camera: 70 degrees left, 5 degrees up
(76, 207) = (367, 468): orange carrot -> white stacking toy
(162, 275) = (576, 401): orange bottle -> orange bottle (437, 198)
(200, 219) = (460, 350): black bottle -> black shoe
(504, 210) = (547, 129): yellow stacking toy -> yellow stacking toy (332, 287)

┄┄┄┄┄┄┄┄┄┄

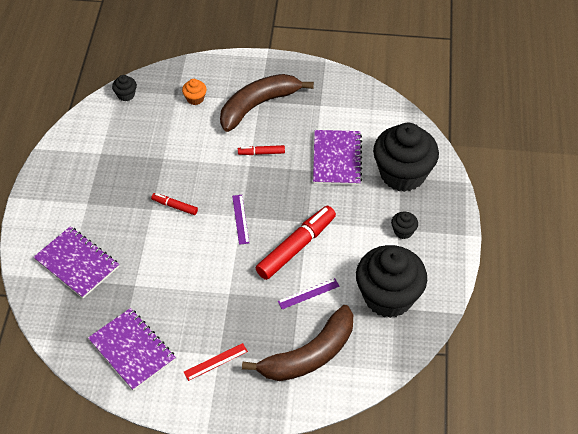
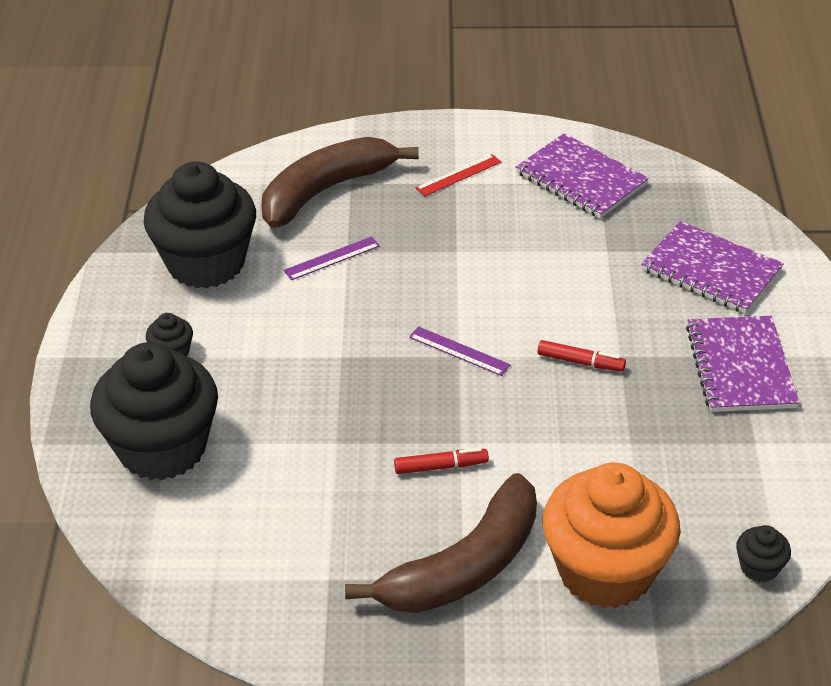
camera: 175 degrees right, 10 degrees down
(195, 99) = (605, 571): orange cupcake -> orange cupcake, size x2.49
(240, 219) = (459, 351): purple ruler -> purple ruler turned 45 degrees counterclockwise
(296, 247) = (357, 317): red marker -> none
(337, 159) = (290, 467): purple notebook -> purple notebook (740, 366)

┄┄┄┄┄┄┄┄┄┄

### Work to complete
Set down only the lines above that fall between the line holding "(200, 219) = (460, 350): black" and the line holding "(504, 210) = (547, 129): yellow", inclusive, keeping each exact.

### Solution
(200, 219) = (460, 350): black bottle -> black shoe
(504, 210) = (547, 129): yellow stacking toy -> yellow stacking toy (332, 287)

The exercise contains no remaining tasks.